#### Problem details:
The entries below are to be returned as written, with all pictures dropped.

#### Records for the exercise:
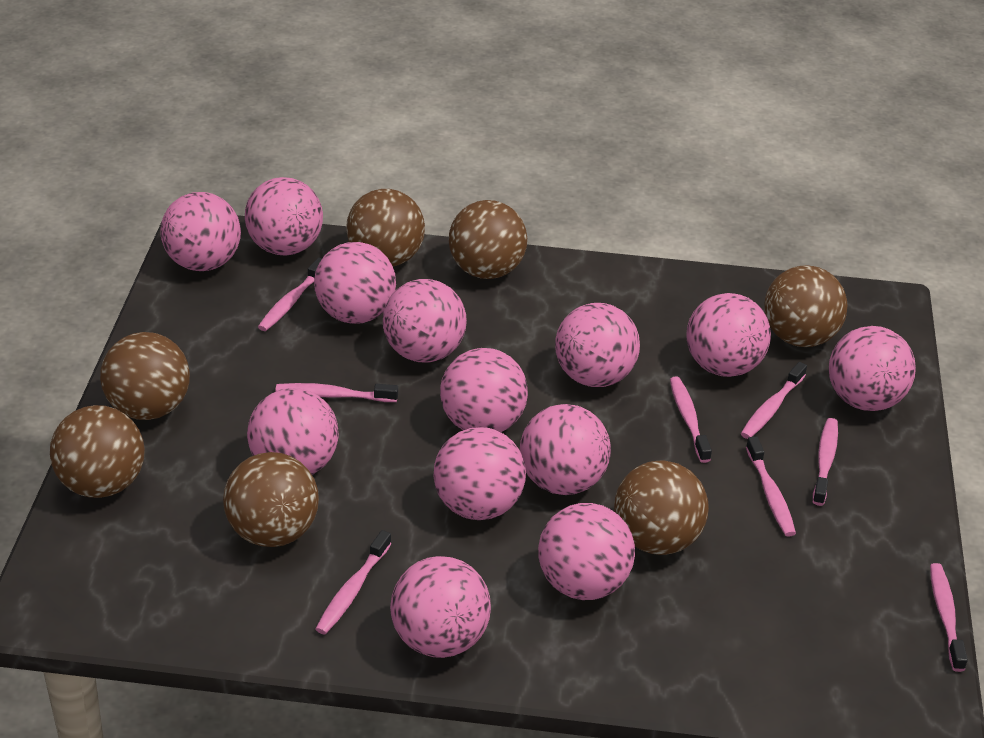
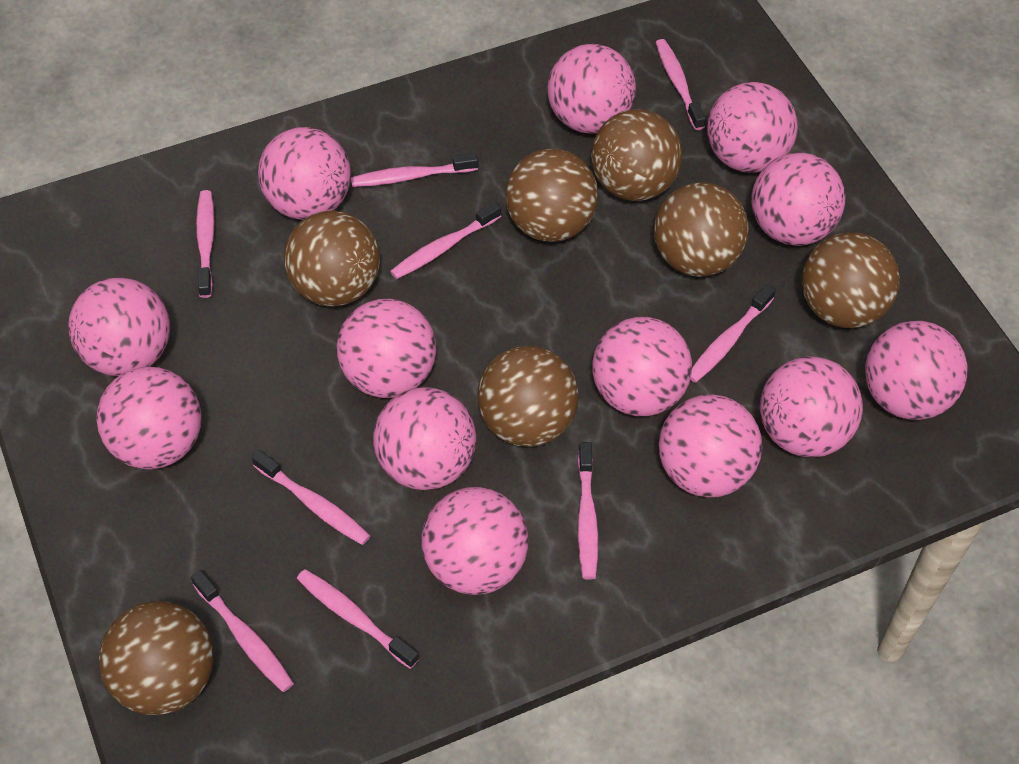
pink toothbrush: 8 -> 9

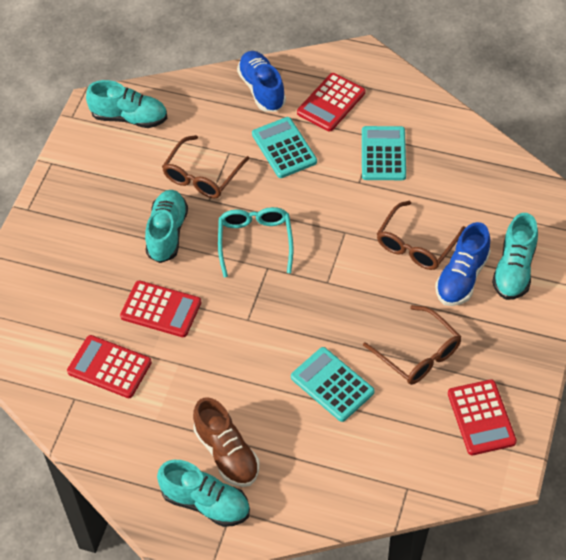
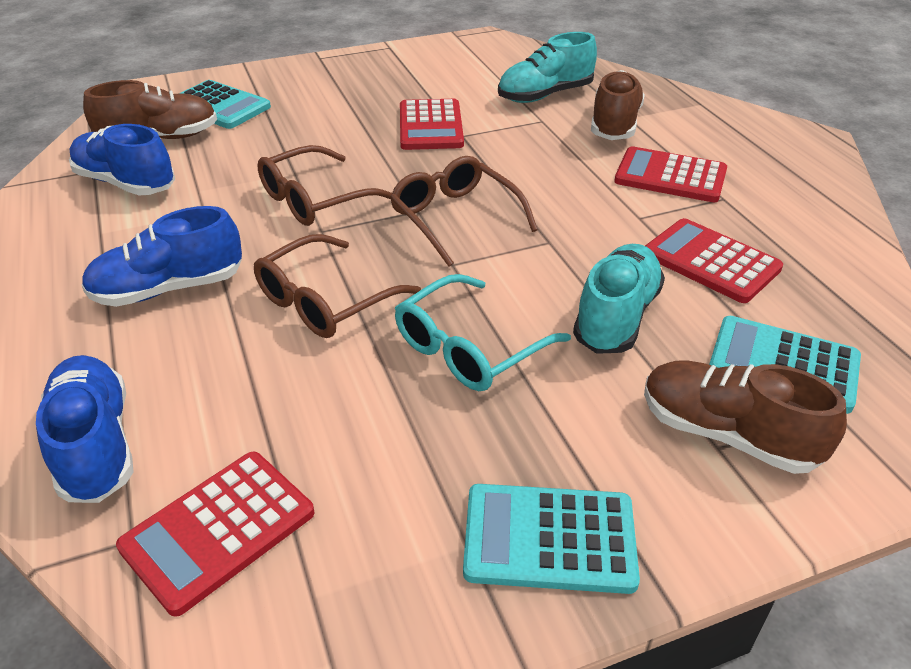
blue shoe: 2 -> 3
brown shoe: 1 -> 3
turquoise shoe: 4 -> 2

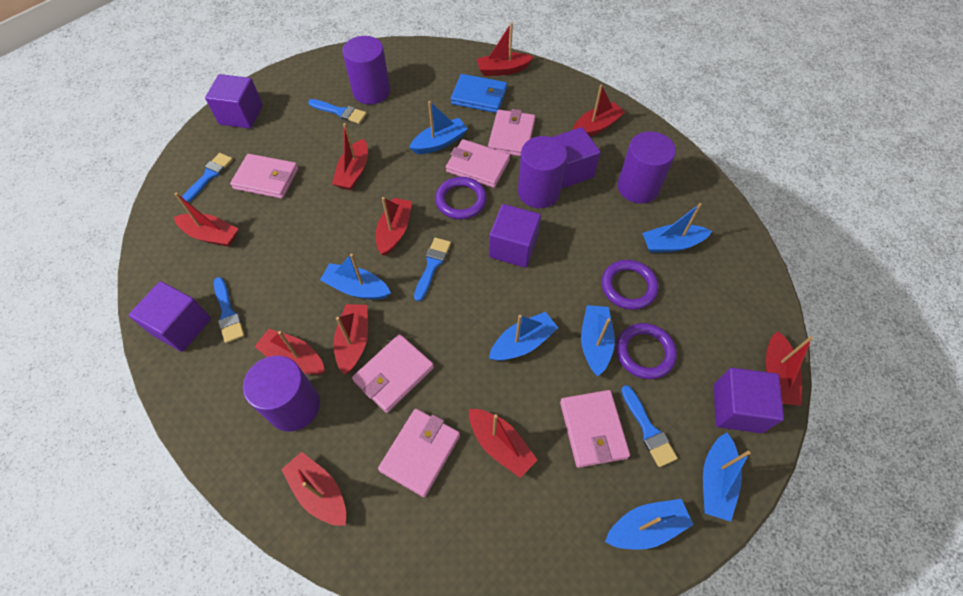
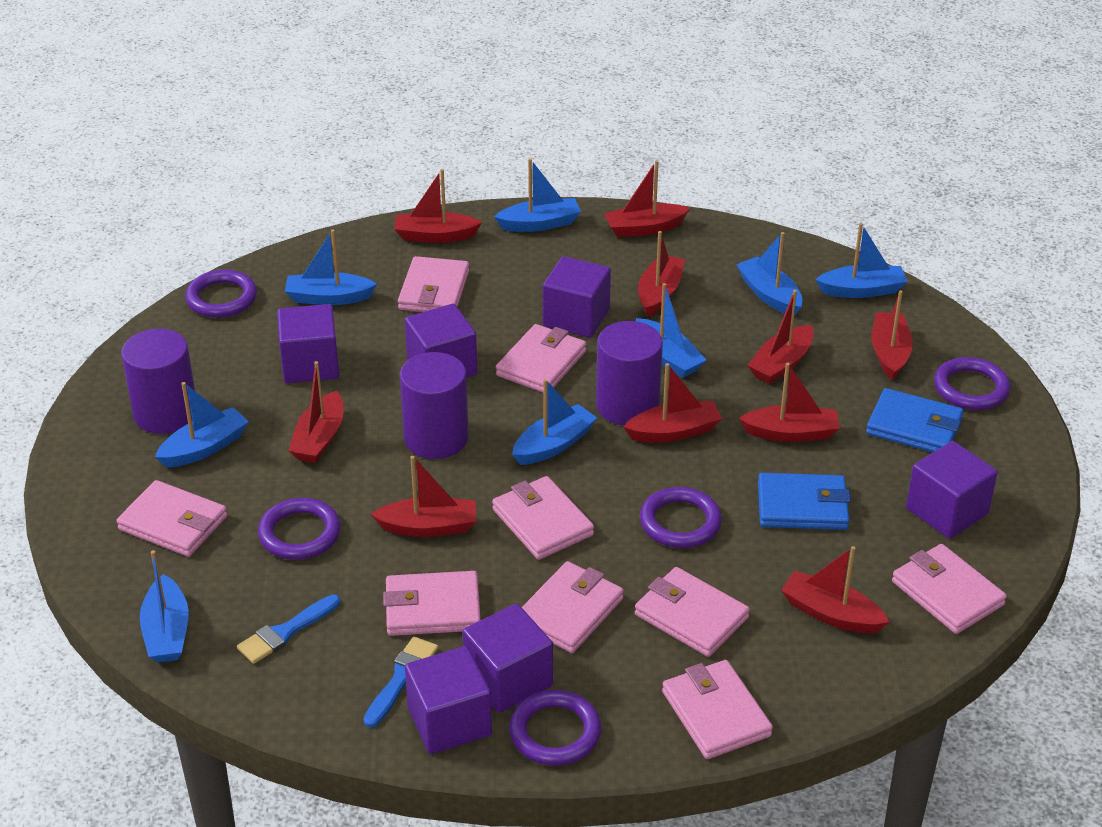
blue boat: 7 -> 8
blue brush: 5 -> 2
blue wallet: 1 -> 2
pink wallet: 6 -> 9
purple cube: 5 -> 6
purple cylinder: 4 -> 3
purple ring: 3 -> 5

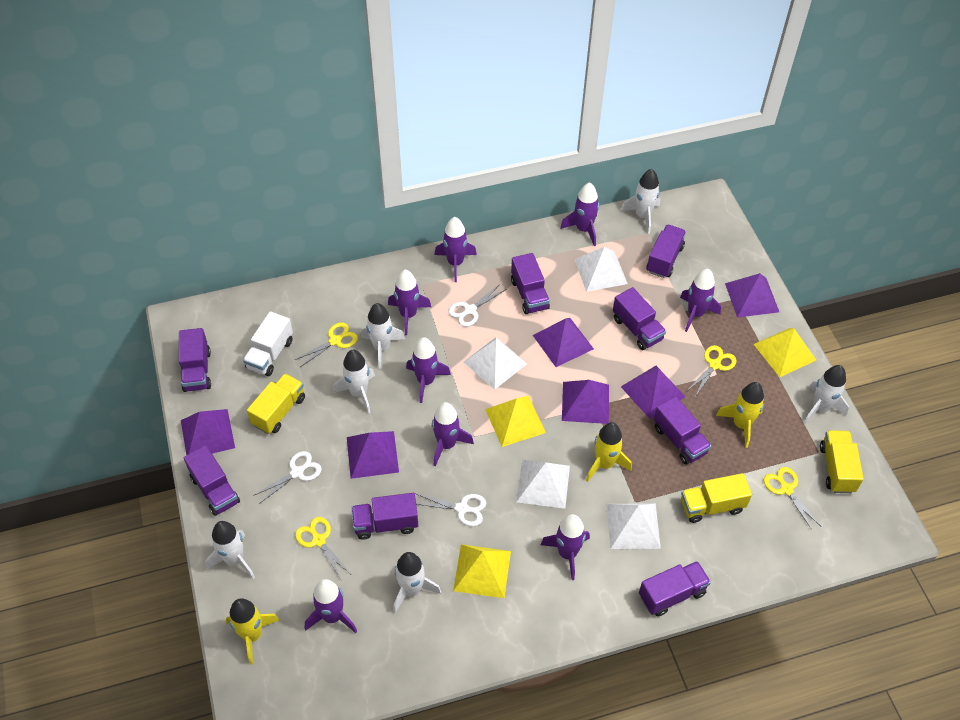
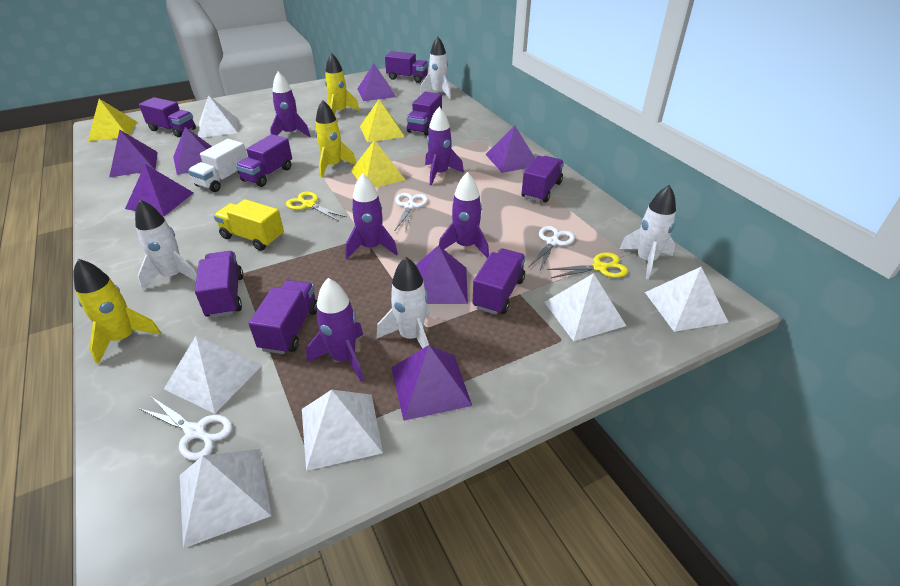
purple pyramid: 6 -> 7
purple rocket: 8 -> 5
white pyramid: 4 -> 6
white rocket: 6 -> 4
yellow scissors: 4 -> 2
yellow truck: 3 -> 1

#### Exercise result:
pink toothbrush: 8 -> 9

blue shoe: 2 -> 3
brown shoe: 1 -> 3
turquoise shoe: 4 -> 2

blue boat: 7 -> 8
blue brush: 5 -> 2
blue wallet: 1 -> 2
pink wallet: 6 -> 9
purple cube: 5 -> 6
purple cylinder: 4 -> 3
purple ring: 3 -> 5

purple pyramid: 6 -> 7
purple rocket: 8 -> 5
white pyramid: 4 -> 6
white rocket: 6 -> 4
yellow scissors: 4 -> 2
yellow truck: 3 -> 1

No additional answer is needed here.